:: MATERIAL PROVIDED ::
________________________

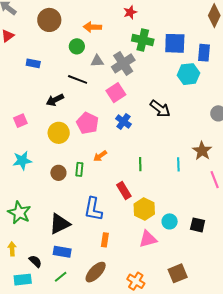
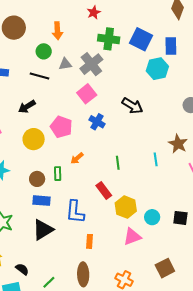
orange arrow: (92, 27) -> (57, 31), turned -90
blue square: (175, 43) -> (141, 39), turned 30
black line: (78, 79) -> (39, 76), moved
blue rectangle: (62, 252) -> (42, 201), moved
brown ellipse: (96, 272) -> (83, 274), turned -40

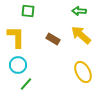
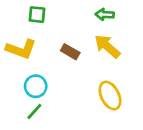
yellow L-shape: (16, 37) -> (21, 49), turned 110
cyan circle: (18, 65) -> (36, 86), moved

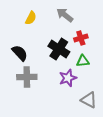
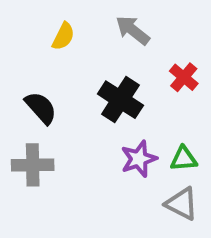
red cross: (81, 38) -> (184, 77), moved, turned -32
green triangle: (83, 61) -> (184, 159), moved
gray cross: (27, 77) -> (33, 165), moved

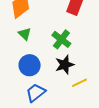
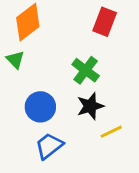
green triangle: (25, 34) -> (15, 60), moved

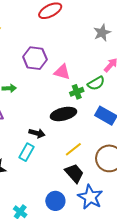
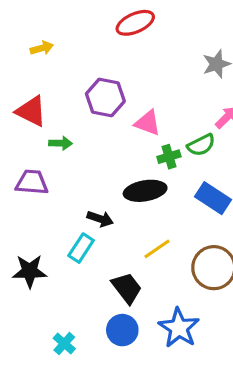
black trapezoid: (74, 173) -> (127, 288), moved

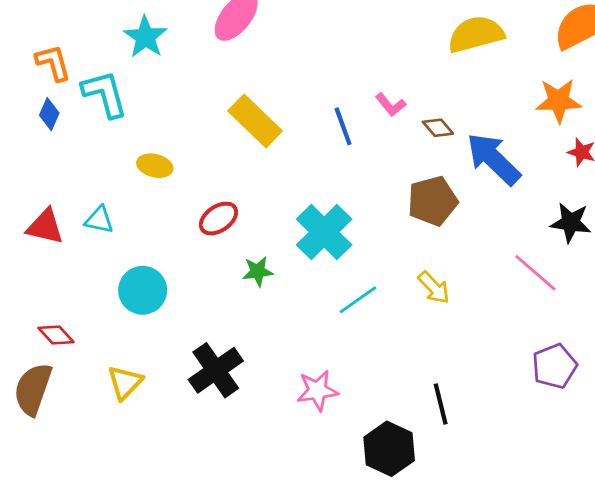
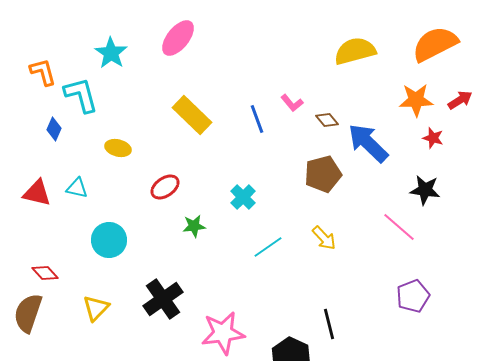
blue diamond: (49, 114) -> (54, 129), moved
cyan cross: (324, 232) -> (243, 197), size x0.6
pink star: (317, 391) -> (223, 333), moved, size x1.4

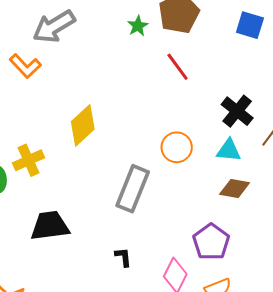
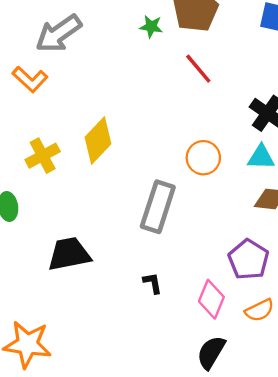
green star: (138, 26) -> (151, 27), turned -30
yellow cross: (29, 160) -> (43, 156), moved

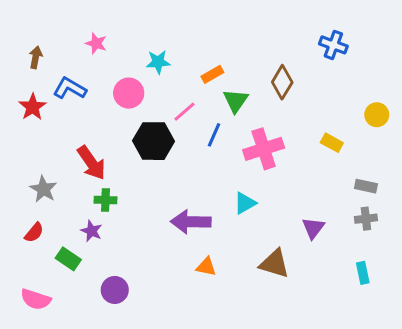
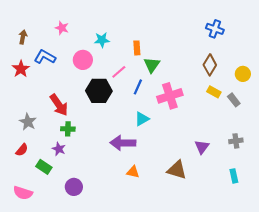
orange rectangle: (212, 74) -> (137, 48), turned -64
brown diamond: (282, 82) -> (210, 65), moved
gray rectangle: (366, 186) -> (234, 100), moved, turned 40
cyan triangle: (245, 203) -> (142, 119), moved

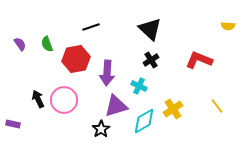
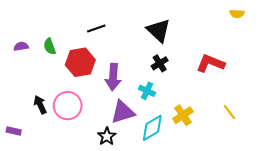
yellow semicircle: (228, 26) -> (237, 14), moved
purple semicircle: (20, 44) -> (21, 46), turned -64

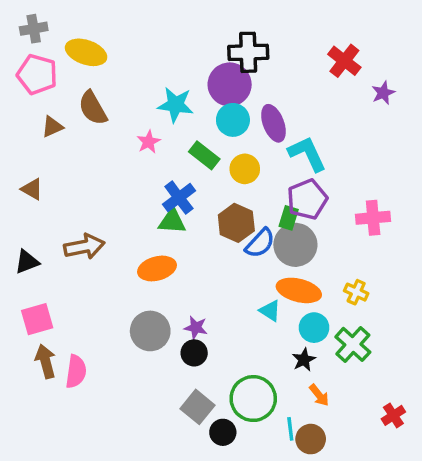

________________________

Everything from the line with "yellow semicircle: (228, 26)" through the end of the records above, and nothing else, is to be quoted exactly; please leave the pictures out.

yellow semicircle: (228, 26) -> (237, 14), moved
purple semicircle: (20, 44) -> (21, 46), turned -64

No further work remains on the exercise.